--- SOURCE MATERIAL Enclosed Below ---
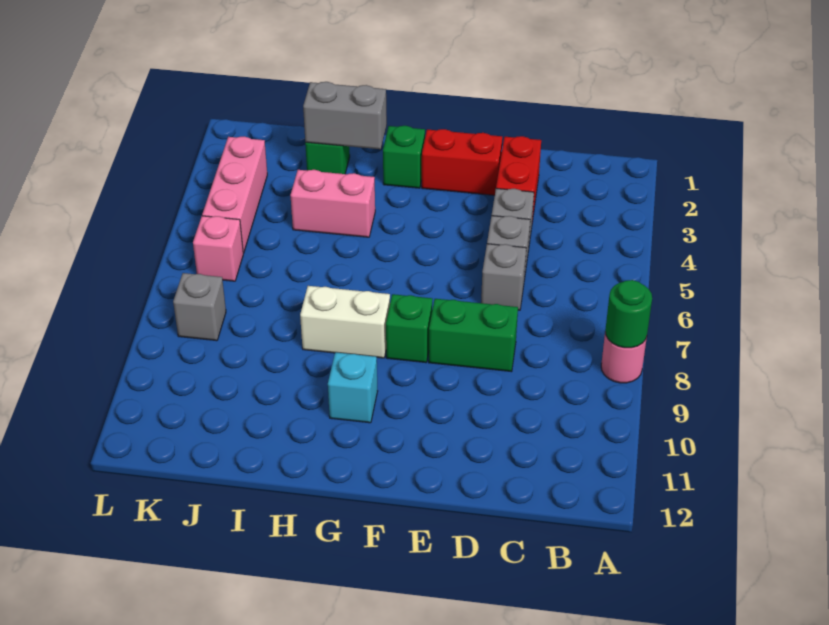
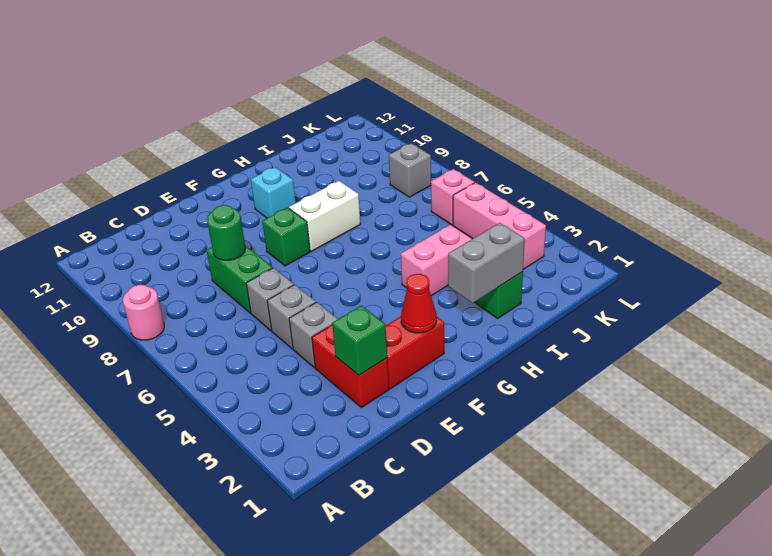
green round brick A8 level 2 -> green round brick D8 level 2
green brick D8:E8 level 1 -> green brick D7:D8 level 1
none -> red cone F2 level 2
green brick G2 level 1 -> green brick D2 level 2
--- End of Enclosed SOURCE MATERIAL ---
### REQUIRED WORK
Go through the material above and report each line containing "green".

### RESPONSE AREA
green round brick A8 level 2 -> green round brick D8 level 2
green brick D8:E8 level 1 -> green brick D7:D8 level 1
green brick G2 level 1 -> green brick D2 level 2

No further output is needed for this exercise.